REQUIRED WORK:
For this exercise, output exactly and only the lines running from the one with "U14: OR 74HC32" through the final line of the data below, without pictures.

[Records contained in a dataset]
=-=-=-=-=
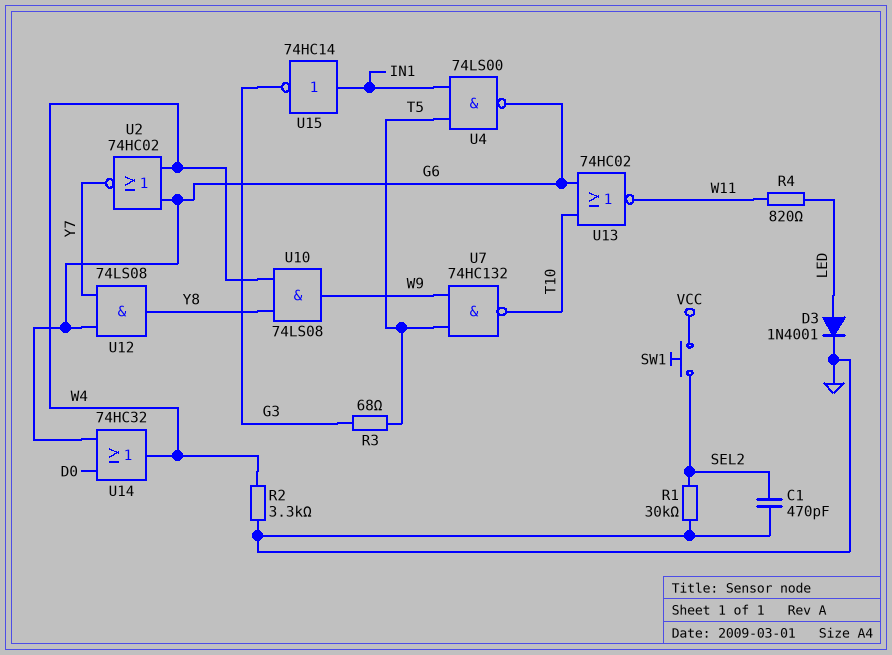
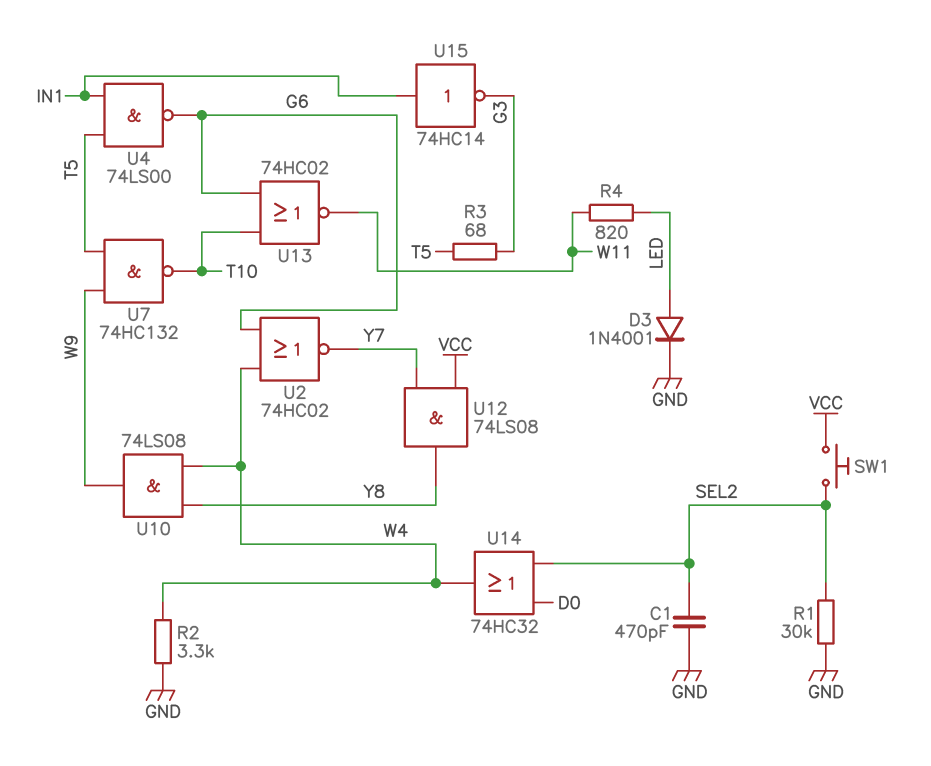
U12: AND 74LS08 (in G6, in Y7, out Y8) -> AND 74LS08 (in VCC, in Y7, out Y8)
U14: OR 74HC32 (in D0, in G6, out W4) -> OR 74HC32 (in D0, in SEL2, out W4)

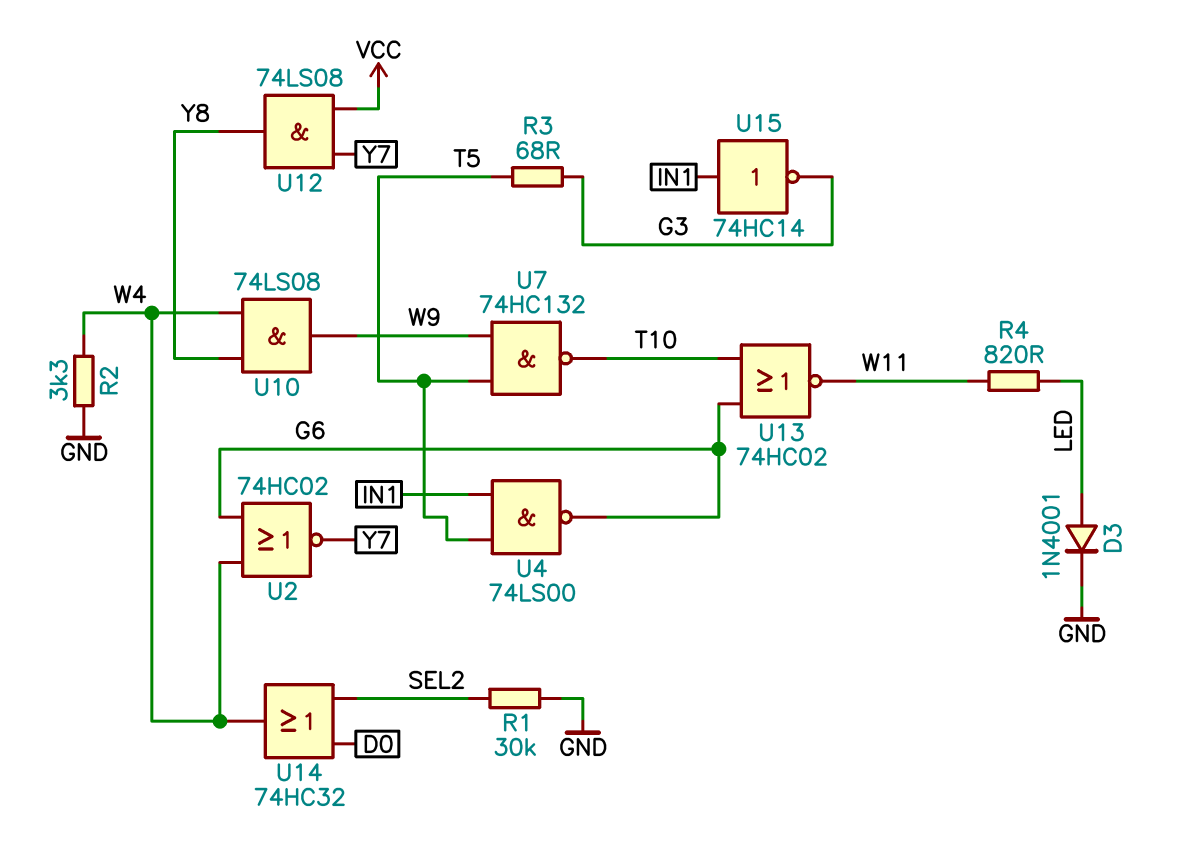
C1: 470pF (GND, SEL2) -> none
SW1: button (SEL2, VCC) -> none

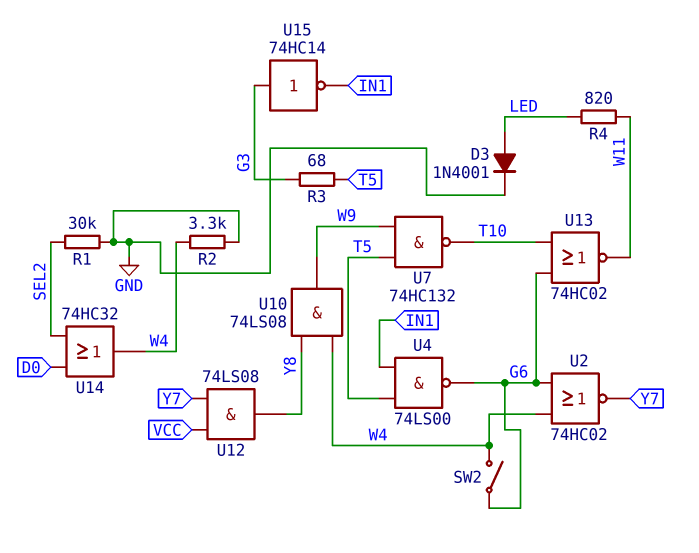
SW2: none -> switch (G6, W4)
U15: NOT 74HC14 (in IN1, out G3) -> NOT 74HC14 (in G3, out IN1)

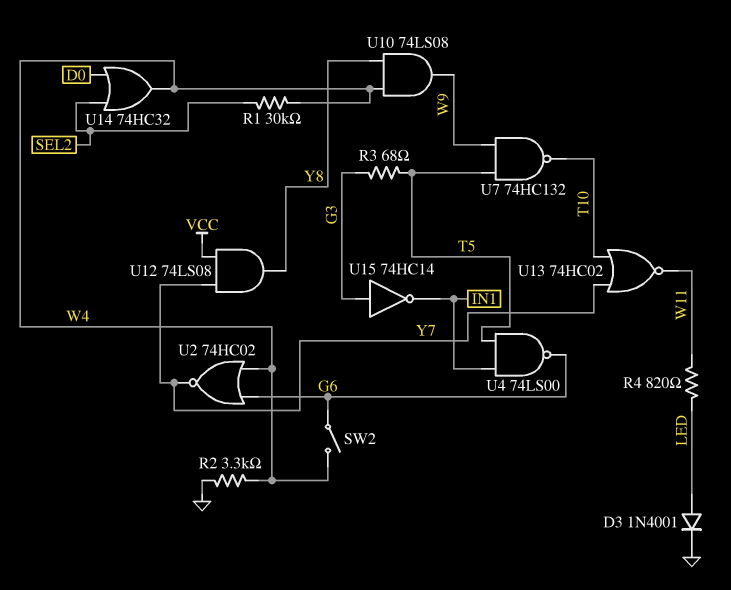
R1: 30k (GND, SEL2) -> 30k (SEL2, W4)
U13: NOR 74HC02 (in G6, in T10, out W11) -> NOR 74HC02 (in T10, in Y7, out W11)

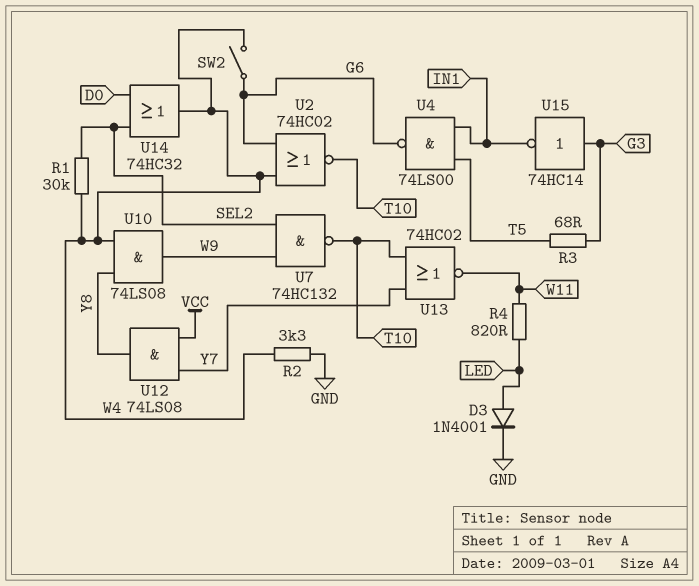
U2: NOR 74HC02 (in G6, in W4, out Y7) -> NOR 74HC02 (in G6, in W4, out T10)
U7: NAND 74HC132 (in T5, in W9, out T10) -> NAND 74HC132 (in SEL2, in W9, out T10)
=-=-=-=-=
EXPECTED ANSWER:
U14: OR 74HC32 (in D0, in G6, out W4) -> OR 74HC32 (in D0, in SEL2, out W4)

C1: 470pF (GND, SEL2) -> none
SW1: button (SEL2, VCC) -> none

SW2: none -> switch (G6, W4)
U15: NOT 74HC14 (in IN1, out G3) -> NOT 74HC14 (in G3, out IN1)

R1: 30k (GND, SEL2) -> 30k (SEL2, W4)
U13: NOR 74HC02 (in G6, in T10, out W11) -> NOR 74HC02 (in T10, in Y7, out W11)

U2: NOR 74HC02 (in G6, in W4, out Y7) -> NOR 74HC02 (in G6, in W4, out T10)
U7: NAND 74HC132 (in T5, in W9, out T10) -> NAND 74HC132 (in SEL2, in W9, out T10)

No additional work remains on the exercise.